— WHAT YOU SHOULD DO —
Only the lines from the top of the material through the line containing "CN201 pin 2: N12 -> N1" should be restated, each one exactly.

— INFORMATION SHOWN —
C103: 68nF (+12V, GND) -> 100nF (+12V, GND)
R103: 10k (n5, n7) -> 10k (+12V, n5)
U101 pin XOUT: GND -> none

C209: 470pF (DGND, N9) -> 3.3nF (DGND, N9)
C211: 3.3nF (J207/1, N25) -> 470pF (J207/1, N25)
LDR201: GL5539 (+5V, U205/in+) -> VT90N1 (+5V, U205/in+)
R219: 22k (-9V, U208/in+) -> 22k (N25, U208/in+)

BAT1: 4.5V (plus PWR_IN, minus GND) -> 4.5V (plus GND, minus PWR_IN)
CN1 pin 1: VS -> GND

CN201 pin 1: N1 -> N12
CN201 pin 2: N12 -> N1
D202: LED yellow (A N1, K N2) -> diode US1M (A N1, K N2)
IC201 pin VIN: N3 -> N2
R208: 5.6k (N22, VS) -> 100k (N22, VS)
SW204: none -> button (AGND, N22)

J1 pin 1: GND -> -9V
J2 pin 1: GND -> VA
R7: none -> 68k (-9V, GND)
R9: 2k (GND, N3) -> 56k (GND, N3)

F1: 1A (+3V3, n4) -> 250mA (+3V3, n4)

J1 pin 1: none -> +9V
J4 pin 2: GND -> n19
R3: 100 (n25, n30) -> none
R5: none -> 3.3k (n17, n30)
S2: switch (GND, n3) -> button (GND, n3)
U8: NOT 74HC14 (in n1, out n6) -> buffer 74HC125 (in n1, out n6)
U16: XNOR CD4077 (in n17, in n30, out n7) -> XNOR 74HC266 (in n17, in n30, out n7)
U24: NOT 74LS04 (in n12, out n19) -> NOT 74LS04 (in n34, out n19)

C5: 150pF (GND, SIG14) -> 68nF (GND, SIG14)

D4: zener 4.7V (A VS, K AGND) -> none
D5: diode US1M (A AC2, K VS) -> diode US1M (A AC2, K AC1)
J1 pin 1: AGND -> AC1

— YOUR RESPONSE —
C103: 68nF (+12V, GND) -> 100nF (+12V, GND)
R103: 10k (n5, n7) -> 10k (+12V, n5)
U101 pin XOUT: GND -> none

C209: 470pF (DGND, N9) -> 3.3nF (DGND, N9)
C211: 3.3nF (J207/1, N25) -> 470pF (J207/1, N25)
LDR201: GL5539 (+5V, U205/in+) -> VT90N1 (+5V, U205/in+)
R219: 22k (-9V, U208/in+) -> 22k (N25, U208/in+)

BAT1: 4.5V (plus PWR_IN, minus GND) -> 4.5V (plus GND, minus PWR_IN)
CN1 pin 1: VS -> GND

CN201 pin 1: N1 -> N12
CN201 pin 2: N12 -> N1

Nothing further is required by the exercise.